*** Source material
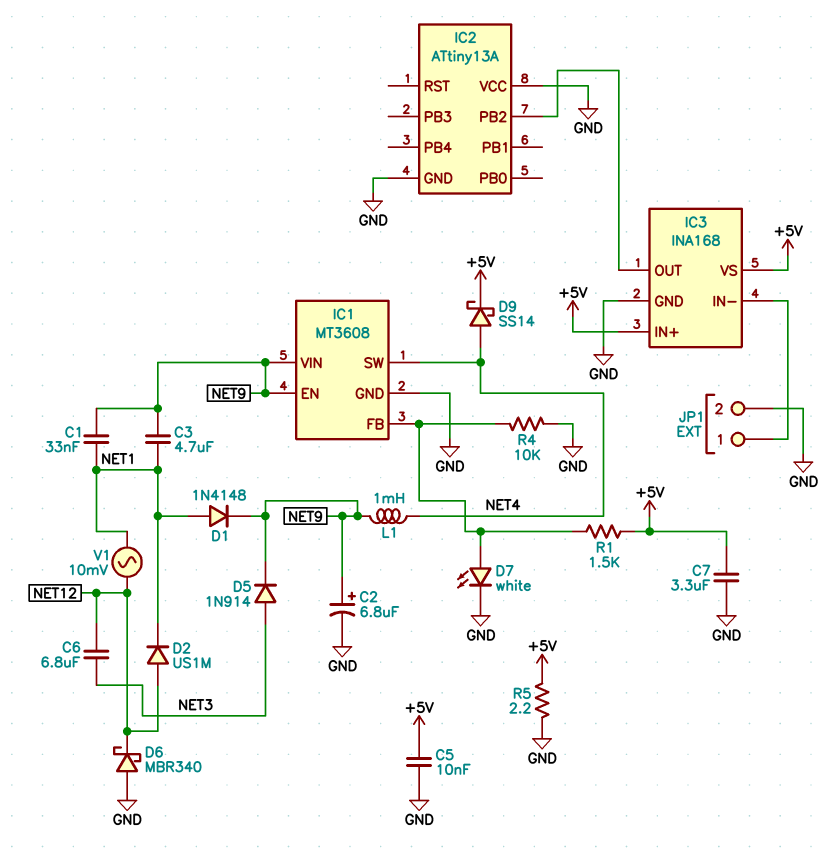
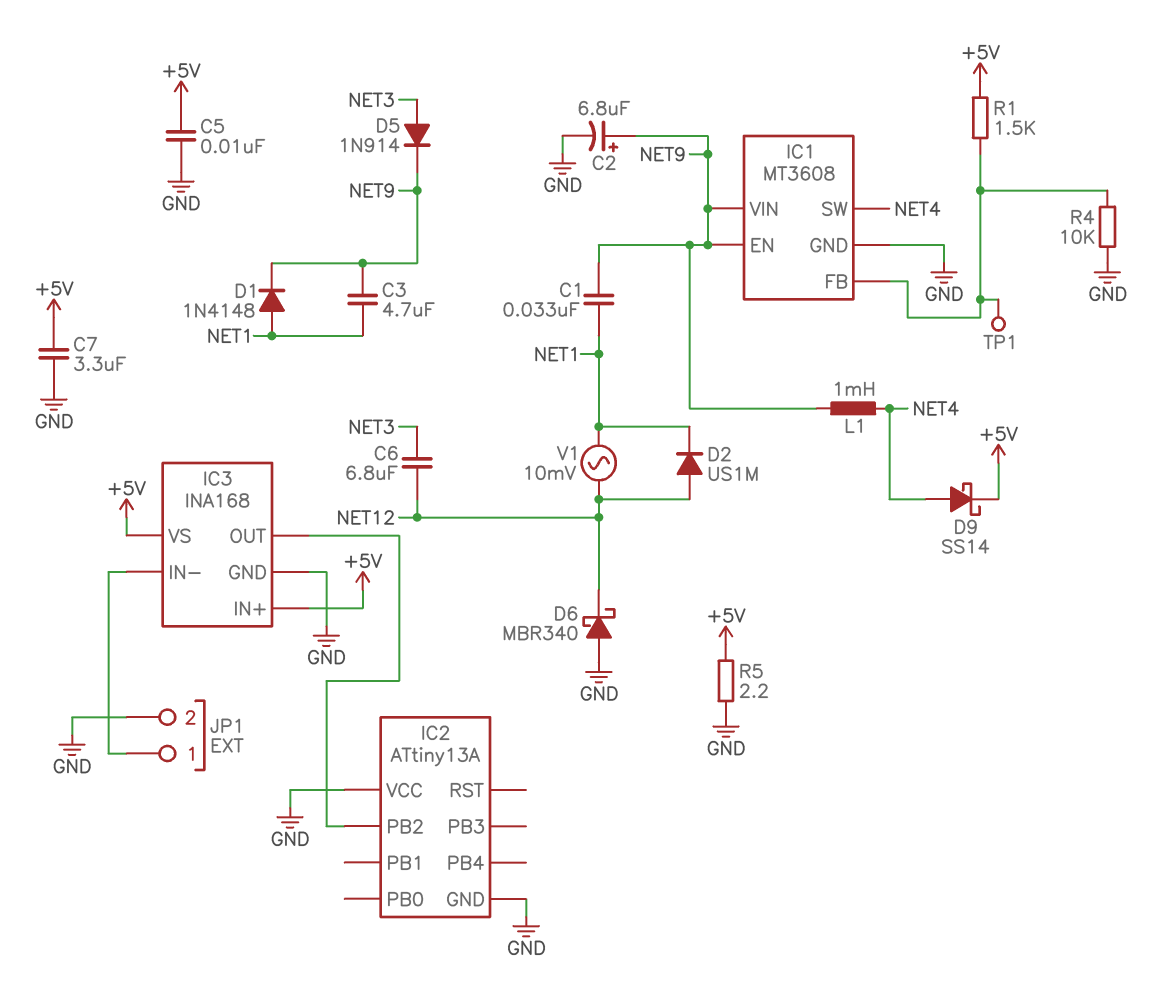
D7: LED white (A IC1/FB, K GND) -> none
TP1: none -> test point (IC1/FB)

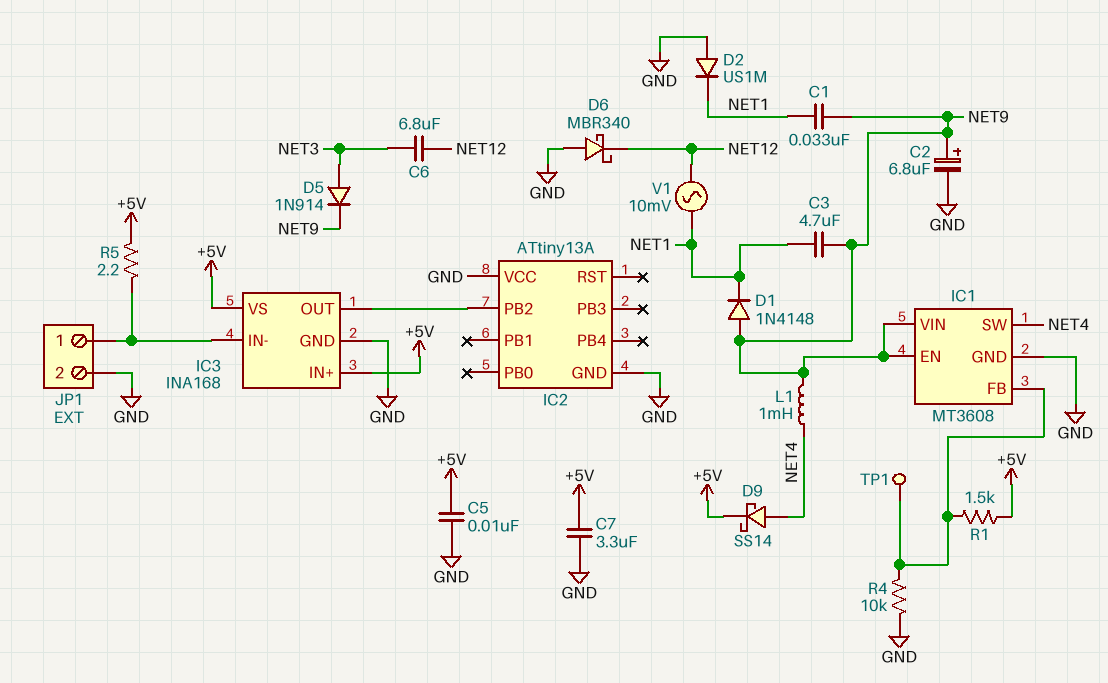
D1: diode 1N4148 (A NET1, K NET9) -> diode 1N4148 (A NET9, K NET1)
D2: diode US1M (A NET12, K NET1) -> diode US1M (A GND, K NET1)
R5: 2.2 (+5V, GND) -> 2.2 (+5V, IC3/IN-)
******
Only the lines from the one with "D2: diode US1M" through the end of the material are wanted; copy them exactly, both ends included.

D2: diode US1M (A NET12, K NET1) -> diode US1M (A GND, K NET1)
R5: 2.2 (+5V, GND) -> 2.2 (+5V, IC3/IN-)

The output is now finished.